Here is a block of records. Copy every line in it that includes "moved".

|---|

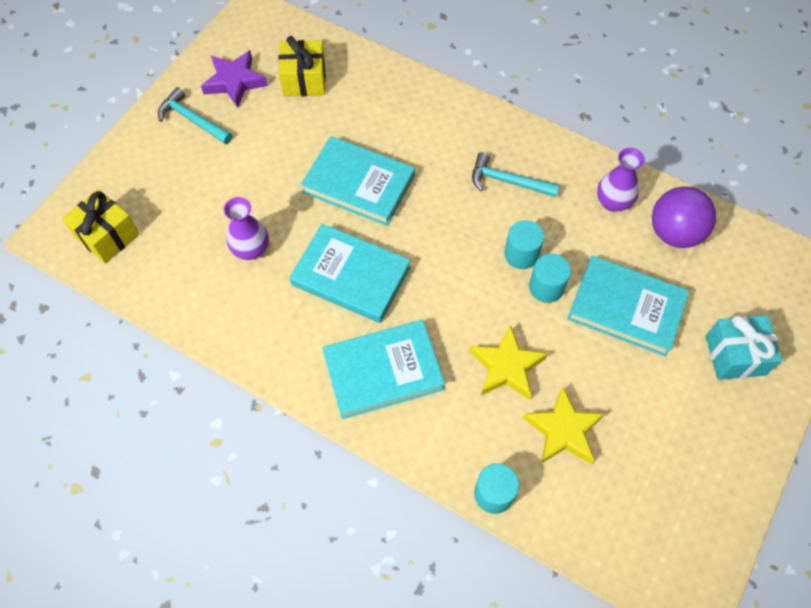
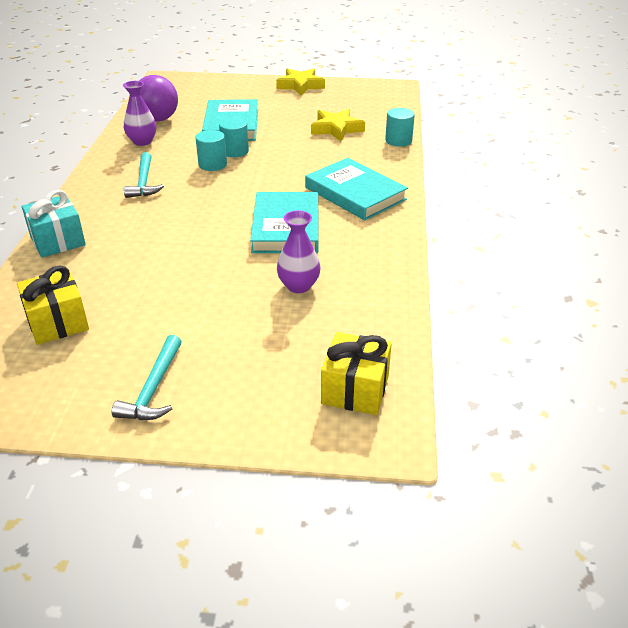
camera: 115 degrees left, 25 degrees down
purple star [201,50,268,108] -> none
turquoise book [301,136,415,226] -> none
yellow star [470,325,548,400] -> yellow star moved to [276,68,325,95]
turquoise gift [706,315,782,380] -> turquoise gift moved to [22,190,86,258]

|---|

EXERCISE OUTPUT ::
yellow star [470,325,548,400] -> yellow star moved to [276,68,325,95]
turquoise gift [706,315,782,380] -> turquoise gift moved to [22,190,86,258]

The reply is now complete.